> _WORK TASK_: Begin with the line that contains "(326, 357) = (262, 367): white" and transcribe each line after it, up to and including the last line of the listing below.

> _STUDY MATERIAL_:
..........

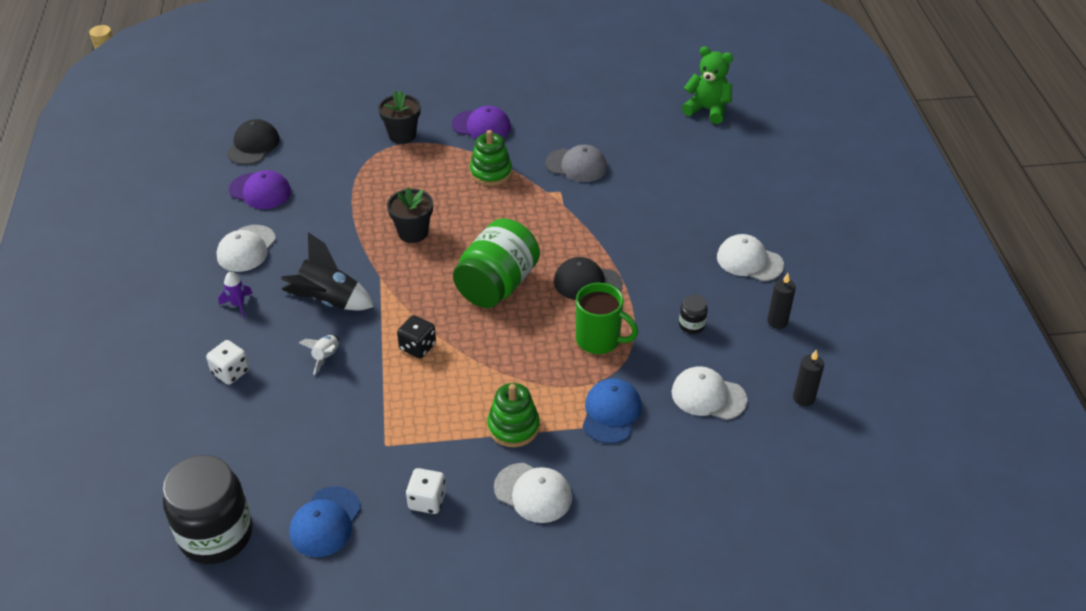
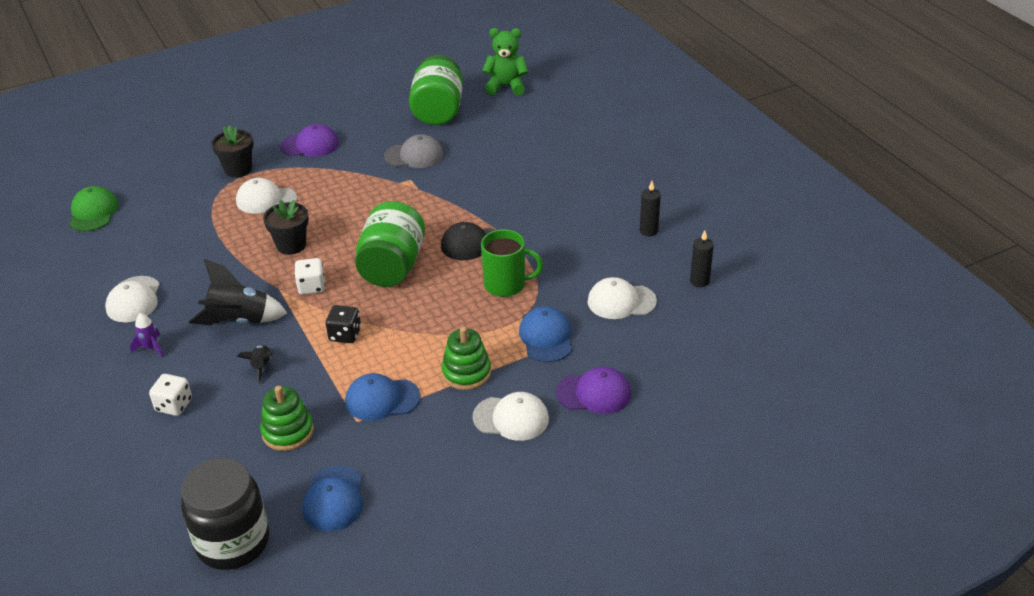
camera: 20 degrees left, 5 degrees down
(253, 145) = (93, 212): black cap -> green cap
(260, 191) = (121, 248): purple cap -> purple cap (594, 393)
(326, 357) = (262, 367): white rocket -> black rocket
(419, 429) = (382, 399): none -> blue cap
(427, 500) = (419, 453): white dice -> white dice (311, 287)
(491, 172) = (339, 179): green stacking toy -> green stacking toy (288, 432)
(624, 120) = (438, 111): none -> green jar
(691, 325) = (579, 252): black jar -> none
(749, 261) = (602, 192): white cap -> white cap (266, 200)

..........

> _RESPONSE AREA_:
(326, 357) = (262, 367): white rocket -> black rocket
(419, 429) = (382, 399): none -> blue cap
(427, 500) = (419, 453): white dice -> white dice (311, 287)
(491, 172) = (339, 179): green stacking toy -> green stacking toy (288, 432)
(624, 120) = (438, 111): none -> green jar
(691, 325) = (579, 252): black jar -> none
(749, 261) = (602, 192): white cap -> white cap (266, 200)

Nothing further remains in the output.